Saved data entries
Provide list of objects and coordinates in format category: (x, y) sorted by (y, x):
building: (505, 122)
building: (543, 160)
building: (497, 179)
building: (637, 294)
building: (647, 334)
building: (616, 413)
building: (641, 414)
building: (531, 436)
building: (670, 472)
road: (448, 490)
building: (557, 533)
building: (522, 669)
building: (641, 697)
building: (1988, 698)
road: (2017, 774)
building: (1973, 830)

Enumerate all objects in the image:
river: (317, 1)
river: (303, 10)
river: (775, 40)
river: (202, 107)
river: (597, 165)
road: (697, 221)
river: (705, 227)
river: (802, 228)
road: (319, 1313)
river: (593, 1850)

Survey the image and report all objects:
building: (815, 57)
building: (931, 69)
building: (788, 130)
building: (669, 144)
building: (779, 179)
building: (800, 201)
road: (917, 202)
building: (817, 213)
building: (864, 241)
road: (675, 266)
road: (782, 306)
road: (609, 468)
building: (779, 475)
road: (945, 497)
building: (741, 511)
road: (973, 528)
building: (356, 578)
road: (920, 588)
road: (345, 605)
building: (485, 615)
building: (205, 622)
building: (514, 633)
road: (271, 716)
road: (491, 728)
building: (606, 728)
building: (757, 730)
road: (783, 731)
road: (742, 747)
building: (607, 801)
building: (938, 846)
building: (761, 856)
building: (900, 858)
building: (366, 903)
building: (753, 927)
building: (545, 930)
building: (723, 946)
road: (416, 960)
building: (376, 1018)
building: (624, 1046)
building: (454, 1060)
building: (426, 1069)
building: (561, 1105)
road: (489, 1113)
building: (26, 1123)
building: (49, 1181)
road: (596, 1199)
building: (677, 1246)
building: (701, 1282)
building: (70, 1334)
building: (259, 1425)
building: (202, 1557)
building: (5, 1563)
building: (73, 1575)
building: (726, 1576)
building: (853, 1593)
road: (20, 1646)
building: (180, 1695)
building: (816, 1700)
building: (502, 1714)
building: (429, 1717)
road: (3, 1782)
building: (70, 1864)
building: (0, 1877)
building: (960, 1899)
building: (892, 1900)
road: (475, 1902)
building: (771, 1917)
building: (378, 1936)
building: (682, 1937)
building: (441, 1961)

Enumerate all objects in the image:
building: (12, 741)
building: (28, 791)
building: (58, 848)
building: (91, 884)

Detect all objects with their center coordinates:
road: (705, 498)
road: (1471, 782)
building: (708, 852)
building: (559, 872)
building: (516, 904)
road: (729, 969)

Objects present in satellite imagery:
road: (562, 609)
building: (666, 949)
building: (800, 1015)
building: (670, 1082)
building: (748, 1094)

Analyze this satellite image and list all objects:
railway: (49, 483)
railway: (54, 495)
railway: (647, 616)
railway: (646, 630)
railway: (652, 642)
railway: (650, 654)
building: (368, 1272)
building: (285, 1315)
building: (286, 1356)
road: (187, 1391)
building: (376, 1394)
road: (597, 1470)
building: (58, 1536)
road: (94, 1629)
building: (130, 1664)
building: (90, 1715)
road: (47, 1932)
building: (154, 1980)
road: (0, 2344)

● **JOB**:
Using the data above, tally the lines that contain the string "coordinates" and state only the result.

● **THE ANSWER**:
2